- _About this task_
Please repeat each line of the data exactly, with nothing left out.

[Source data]
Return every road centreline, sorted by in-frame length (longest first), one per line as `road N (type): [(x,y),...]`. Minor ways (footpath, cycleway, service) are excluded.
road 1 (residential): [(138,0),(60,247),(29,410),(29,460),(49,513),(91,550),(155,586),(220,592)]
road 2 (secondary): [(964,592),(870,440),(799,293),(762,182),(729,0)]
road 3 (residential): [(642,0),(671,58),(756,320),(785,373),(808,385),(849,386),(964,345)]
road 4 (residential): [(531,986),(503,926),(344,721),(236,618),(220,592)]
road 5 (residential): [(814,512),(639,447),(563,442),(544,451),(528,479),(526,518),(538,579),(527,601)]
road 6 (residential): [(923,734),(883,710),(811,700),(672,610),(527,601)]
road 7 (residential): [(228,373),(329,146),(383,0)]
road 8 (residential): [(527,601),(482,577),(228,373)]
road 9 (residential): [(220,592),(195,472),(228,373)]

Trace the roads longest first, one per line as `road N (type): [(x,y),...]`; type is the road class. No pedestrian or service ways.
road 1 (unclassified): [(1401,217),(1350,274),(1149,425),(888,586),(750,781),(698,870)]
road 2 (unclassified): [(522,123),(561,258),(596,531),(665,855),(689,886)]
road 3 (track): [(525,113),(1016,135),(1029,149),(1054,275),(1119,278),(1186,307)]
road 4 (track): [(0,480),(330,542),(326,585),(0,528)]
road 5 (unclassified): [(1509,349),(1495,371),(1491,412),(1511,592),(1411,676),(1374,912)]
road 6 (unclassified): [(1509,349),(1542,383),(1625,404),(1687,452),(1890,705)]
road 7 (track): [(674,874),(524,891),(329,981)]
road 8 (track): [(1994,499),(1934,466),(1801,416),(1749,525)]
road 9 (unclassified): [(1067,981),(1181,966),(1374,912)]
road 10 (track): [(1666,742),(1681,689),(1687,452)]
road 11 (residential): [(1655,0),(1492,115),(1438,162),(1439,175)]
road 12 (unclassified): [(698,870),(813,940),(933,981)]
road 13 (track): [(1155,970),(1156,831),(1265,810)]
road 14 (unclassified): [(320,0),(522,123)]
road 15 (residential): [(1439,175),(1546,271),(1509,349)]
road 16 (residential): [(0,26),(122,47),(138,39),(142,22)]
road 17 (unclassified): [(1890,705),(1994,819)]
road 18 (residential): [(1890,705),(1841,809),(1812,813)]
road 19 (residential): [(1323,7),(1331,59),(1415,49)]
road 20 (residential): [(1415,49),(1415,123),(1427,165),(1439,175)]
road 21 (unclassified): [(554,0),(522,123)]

- _Written response_
Return every road centreline, sorted by in-frame length (longest first), one per line as `road N (type): [(x,y),...]`. Minor ways (footpath, cycleway, service) are excluded.
road 1 (residential): [(138,0),(60,247),(29,410),(29,460),(49,513),(91,550),(155,586),(220,592)]
road 2 (secondary): [(964,592),(870,440),(799,293),(762,182),(729,0)]
road 3 (residential): [(642,0),(671,58),(756,320),(785,373),(808,385),(849,386),(964,345)]
road 4 (residential): [(531,986),(503,926),(344,721),(236,618),(220,592)]
road 5 (residential): [(814,512),(639,447),(563,442),(544,451),(528,479),(526,518),(538,579),(527,601)]
road 6 (residential): [(923,734),(883,710),(811,700),(672,610),(527,601)]
road 7 (residential): [(228,373),(329,146),(383,0)]
road 8 (residential): [(527,601),(482,577),(228,373)]
road 9 (residential): [(220,592),(195,472),(228,373)]

Trace the roads longest first, one per line as `road N (type): [(x,y),...]`; type is the road class. No pedestrian or service ways.
road 1 (unclassified): [(1401,217),(1350,274),(1149,425),(888,586),(750,781),(698,870)]
road 2 (unclassified): [(522,123),(561,258),(596,531),(665,855),(689,886)]
road 3 (track): [(525,113),(1016,135),(1029,149),(1054,275),(1119,278),(1186,307)]
road 4 (track): [(0,480),(330,542),(326,585),(0,528)]
road 5 (unclassified): [(1509,349),(1495,371),(1491,412),(1511,592),(1411,676),(1374,912)]
road 6 (unclassified): [(1509,349),(1542,383),(1625,404),(1687,452),(1890,705)]
road 7 (track): [(674,874),(524,891),(329,981)]
road 8 (track): [(1994,499),(1934,466),(1801,416),(1749,525)]
road 9 (unclassified): [(1067,981),(1181,966),(1374,912)]
road 10 (track): [(1666,742),(1681,689),(1687,452)]
road 11 (residential): [(1655,0),(1492,115),(1438,162),(1439,175)]
road 12 (unclassified): [(698,870),(813,940),(933,981)]
road 13 (track): [(1155,970),(1156,831),(1265,810)]
road 14 (unclassified): [(320,0),(522,123)]
road 15 (residential): [(1439,175),(1546,271),(1509,349)]
road 16 (residential): [(0,26),(122,47),(138,39),(142,22)]
road 17 (unclassified): [(1890,705),(1994,819)]
road 18 (residential): [(1890,705),(1841,809),(1812,813)]
road 19 (residential): [(1323,7),(1331,59),(1415,49)]
road 20 (residential): [(1415,49),(1415,123),(1427,165),(1439,175)]
road 21 (unclassified): [(554,0),(522,123)]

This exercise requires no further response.